**Instructions to follow:**
Beginning with the line that holds "red brick J8:J9" and ending with the last line below, please copy every line exactly, add nothing, and leave out the pictures.

**The records:**
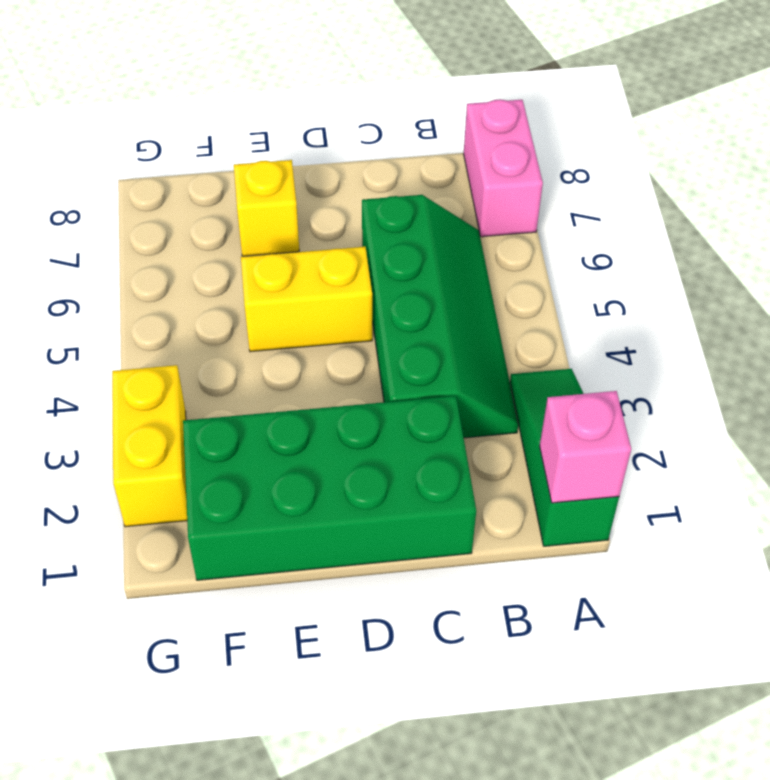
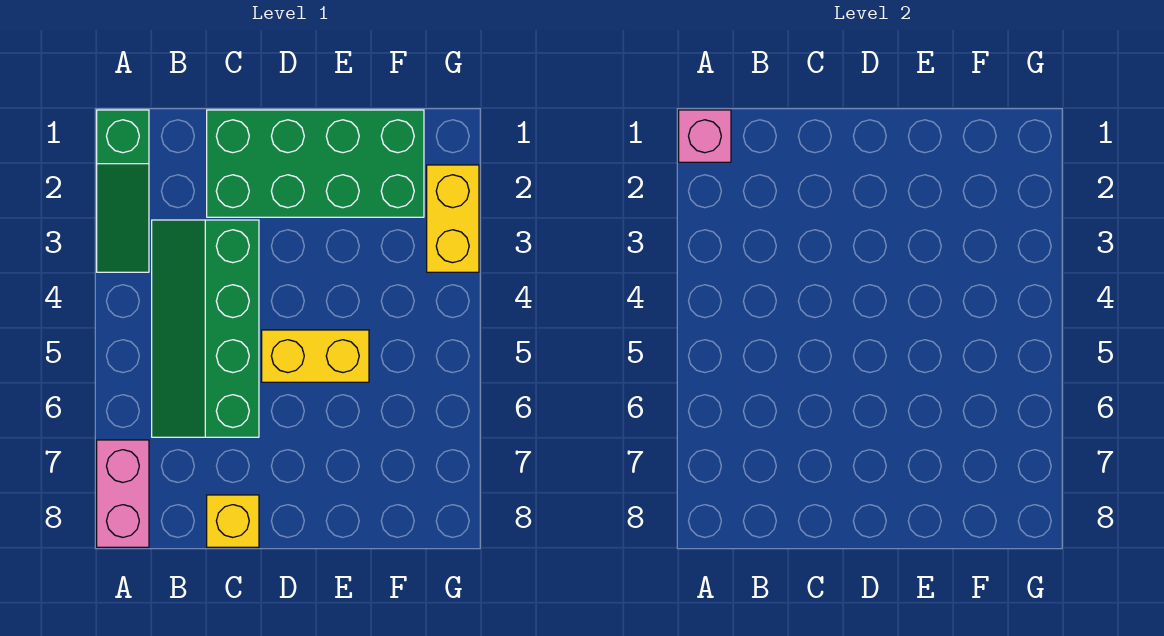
yellow brick E7 level 1 -> yellow brick C8 level 1

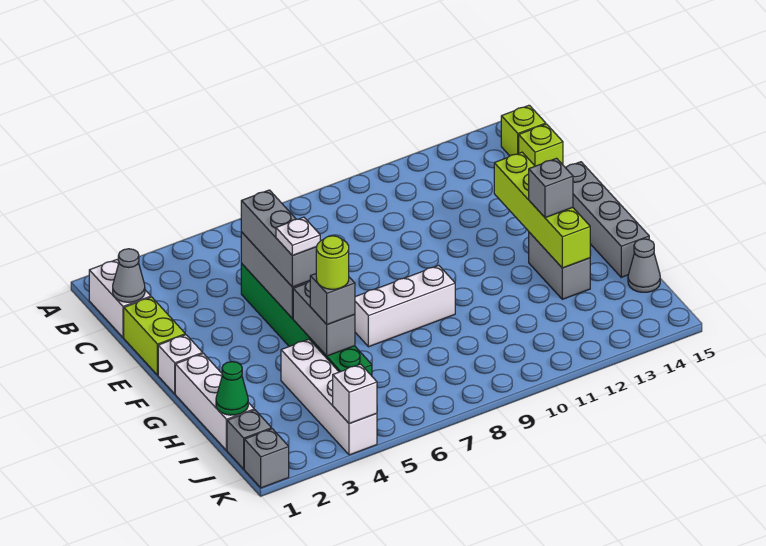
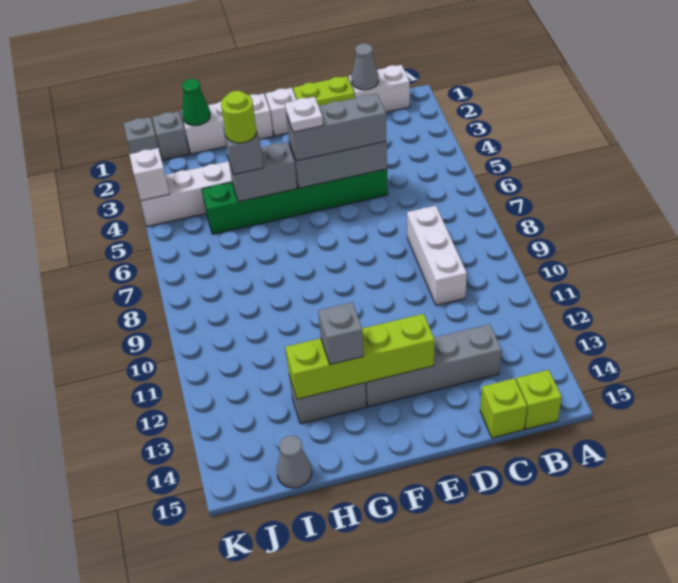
grey brick E15:H15 level 1 -> grey brick C13:F13 level 1
white brick G7:G9 level 1 -> white brick C8:C10 level 1

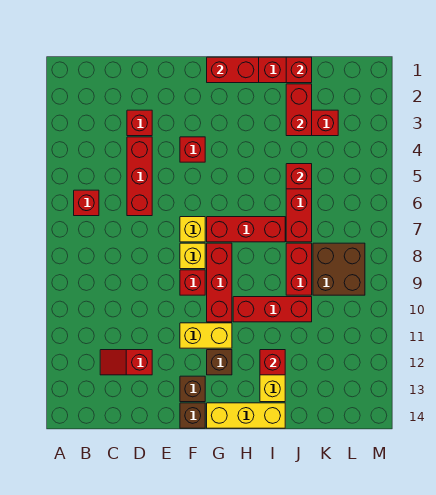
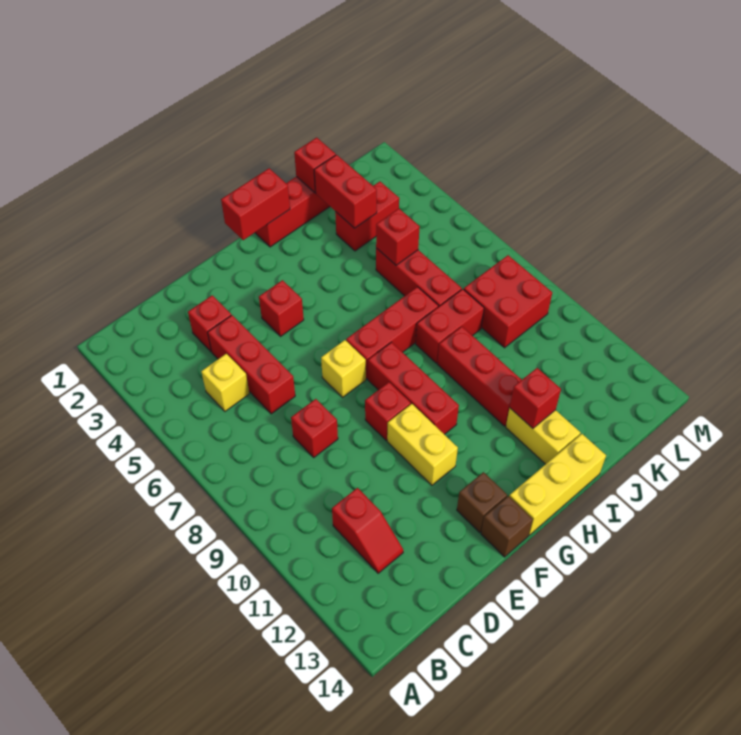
red brick B6 level 1 -> red brick D8 level 1
red slope C12:D12 level 1 top D -> red slope C11:C12 level 1 top 11
yellow brick F8 level 1 -> yellow brick C5 level 1
yellow brick F11:G11 level 1 -> yellow brick F10:F11 level 1
brown brick G12 level 1 -> none
red brick H10:J10 level 1 -> red brick I9:I11 level 1
red brick J8:J9 level 1 -> red brick I8:J8 level 1
brown brick K8:L9 level 1 -> red brick K8:L9 level 1

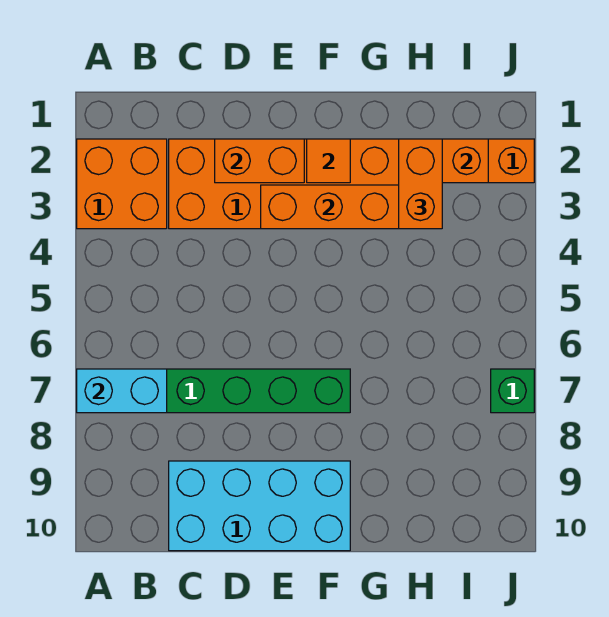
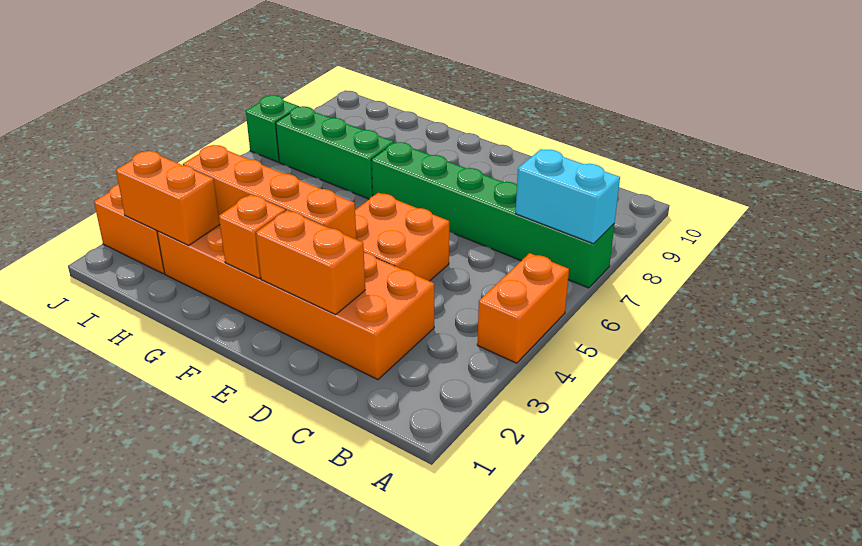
orange brick A2:B3 level 1 -> orange brick D4:E5 level 1
cyan brick C9:F10 level 1 -> none
orange tile F2 level 2 -> orange brick F2 level 2
none -> green brick G7:I7 level 1
orange brick H2:H3 level 3 -> orange brick A4:A5 level 1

**Response box:**
red brick J8:J9 level 1 -> red brick I8:J8 level 1
brown brick K8:L9 level 1 -> red brick K8:L9 level 1

orange brick A2:B3 level 1 -> orange brick D4:E5 level 1
cyan brick C9:F10 level 1 -> none
orange tile F2 level 2 -> orange brick F2 level 2
none -> green brick G7:I7 level 1
orange brick H2:H3 level 3 -> orange brick A4:A5 level 1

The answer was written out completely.